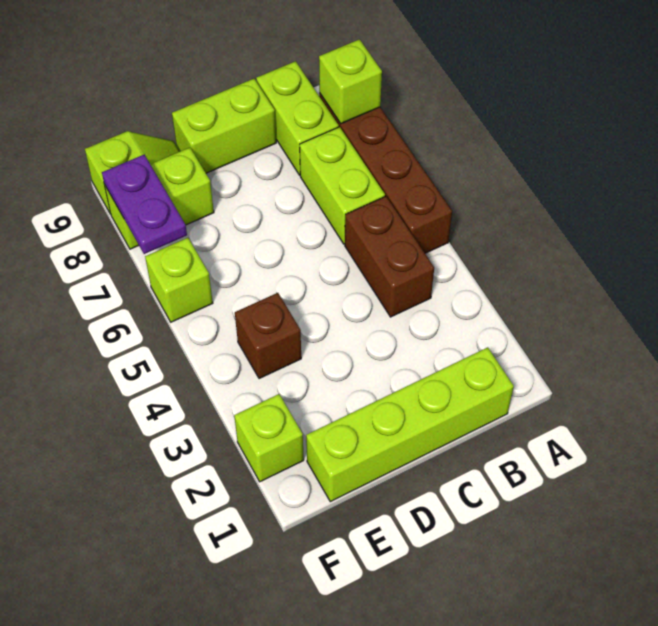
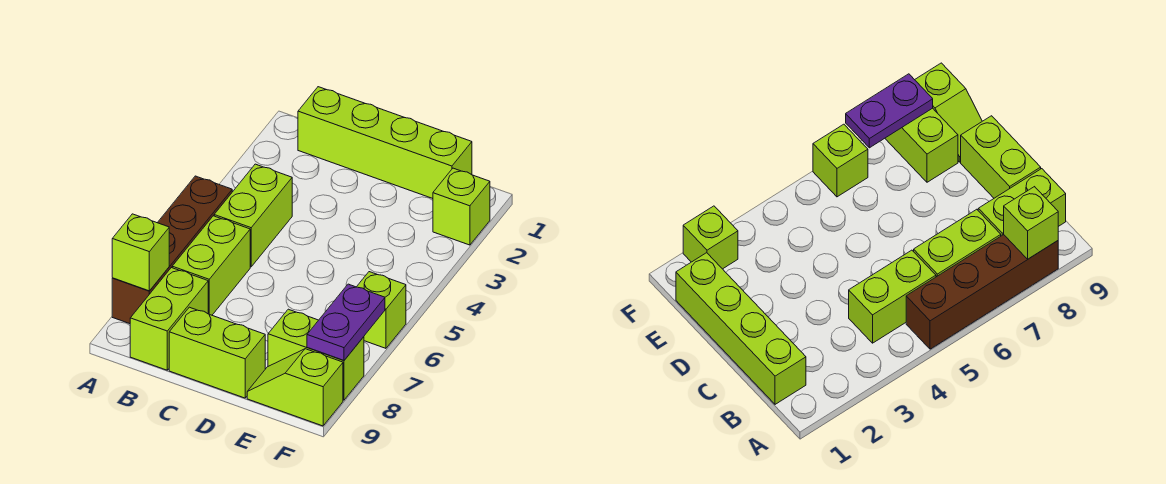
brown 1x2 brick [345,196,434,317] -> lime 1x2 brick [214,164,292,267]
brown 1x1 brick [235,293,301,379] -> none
•••
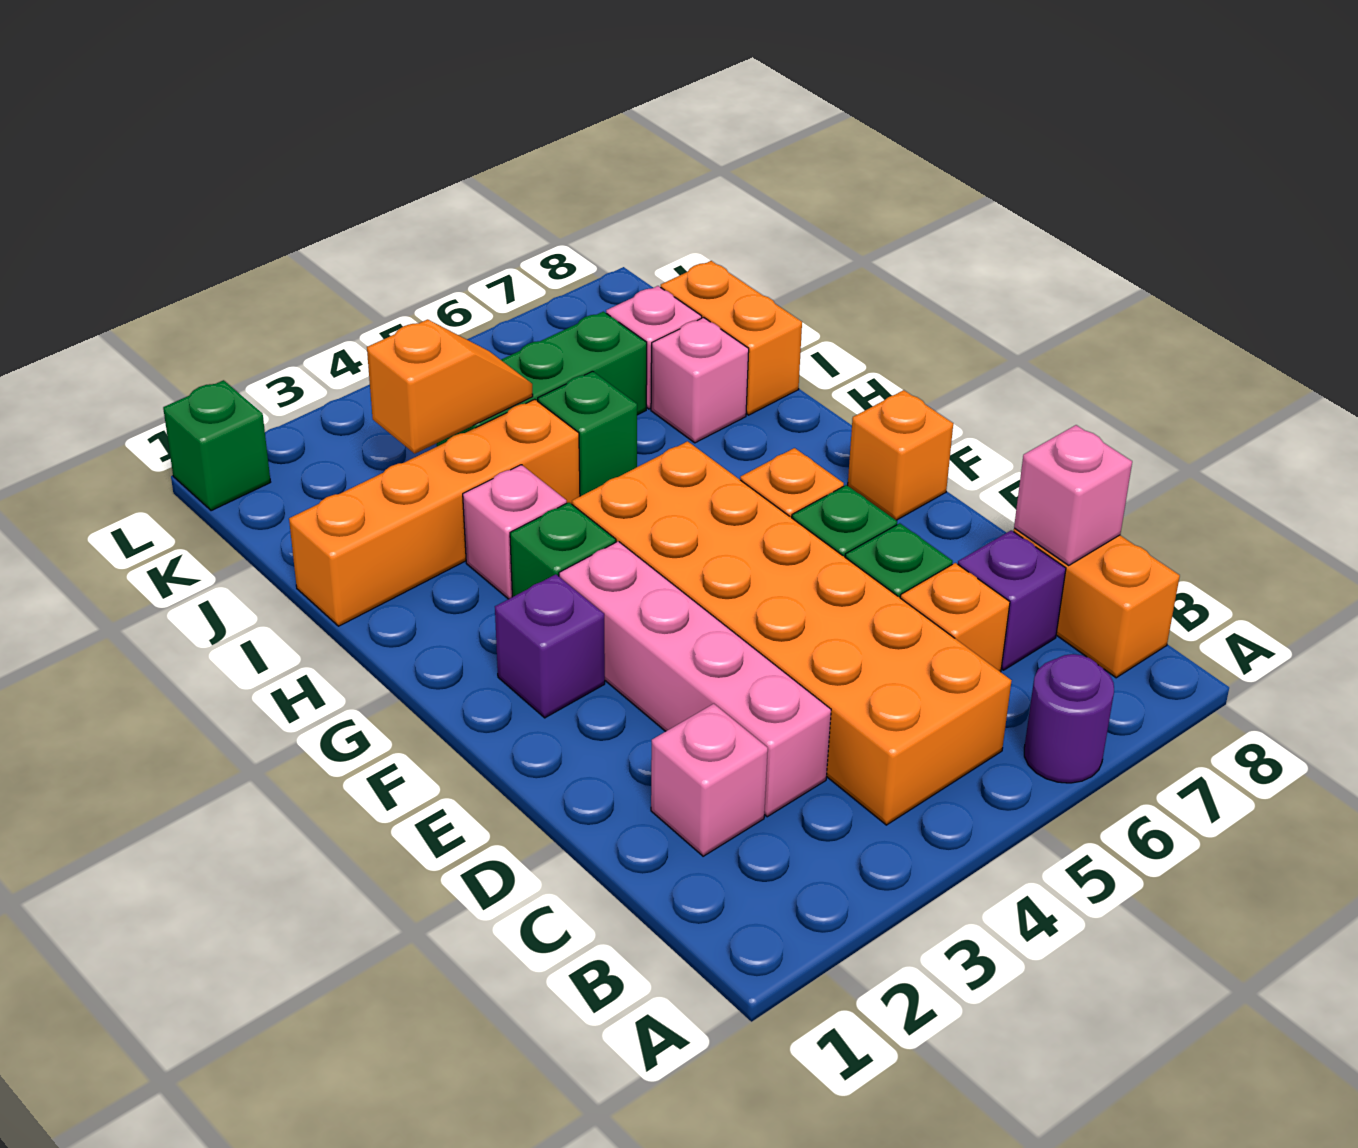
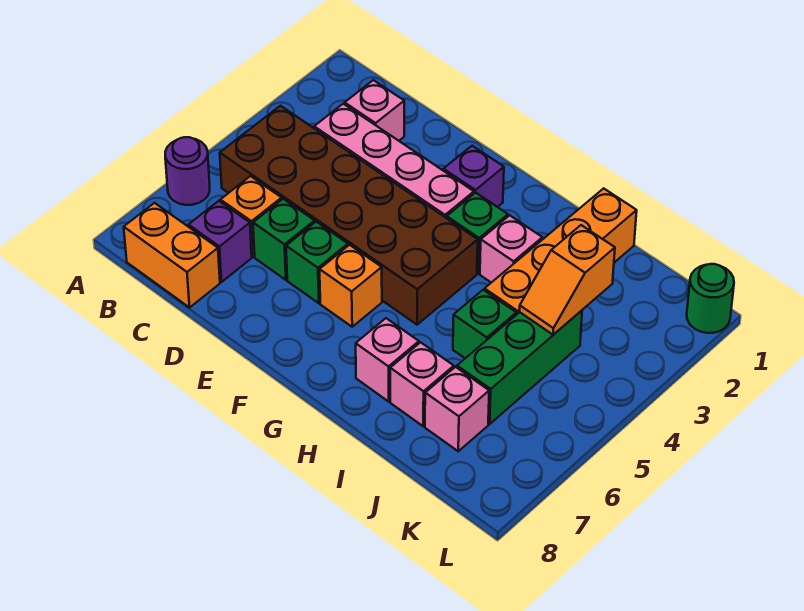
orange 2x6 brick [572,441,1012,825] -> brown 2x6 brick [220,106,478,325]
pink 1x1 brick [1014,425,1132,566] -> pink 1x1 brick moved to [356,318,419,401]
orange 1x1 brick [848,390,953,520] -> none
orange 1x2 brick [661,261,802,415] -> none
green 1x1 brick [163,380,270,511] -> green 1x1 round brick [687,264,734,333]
•••
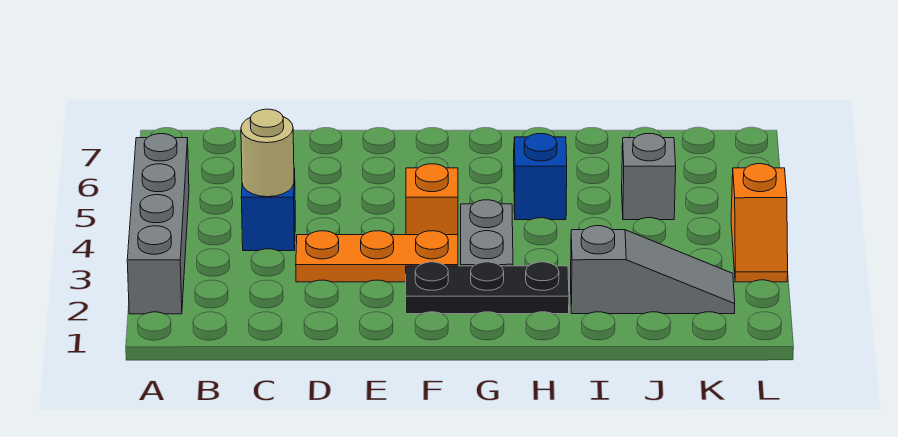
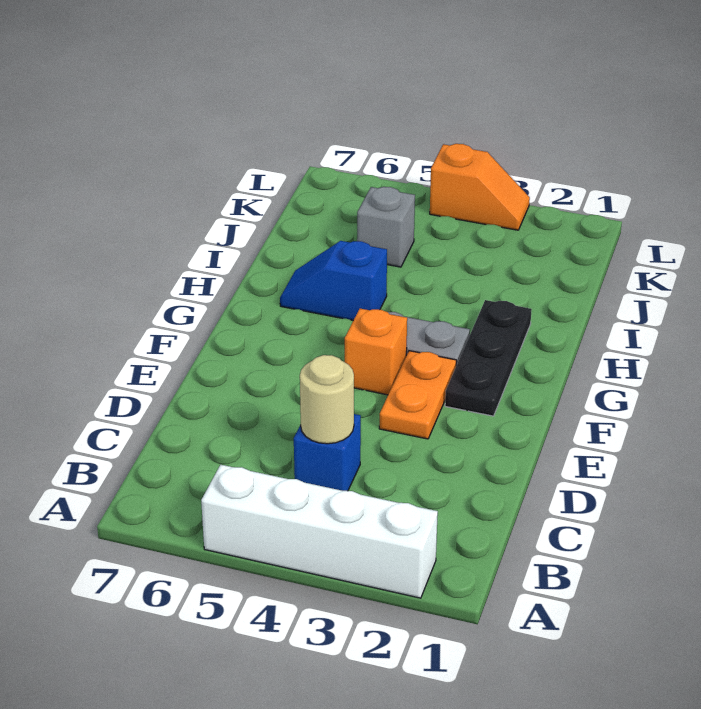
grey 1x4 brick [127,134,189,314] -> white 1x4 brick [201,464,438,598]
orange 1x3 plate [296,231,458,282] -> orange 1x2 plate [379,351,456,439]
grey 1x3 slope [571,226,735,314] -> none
•••
Work instructions
Copy out each line of the data that holds the string "grey".

Response to the task
grey 1x4 brick [127,134,189,314] -> white 1x4 brick [201,464,438,598]
grey 1x3 slope [571,226,735,314] -> none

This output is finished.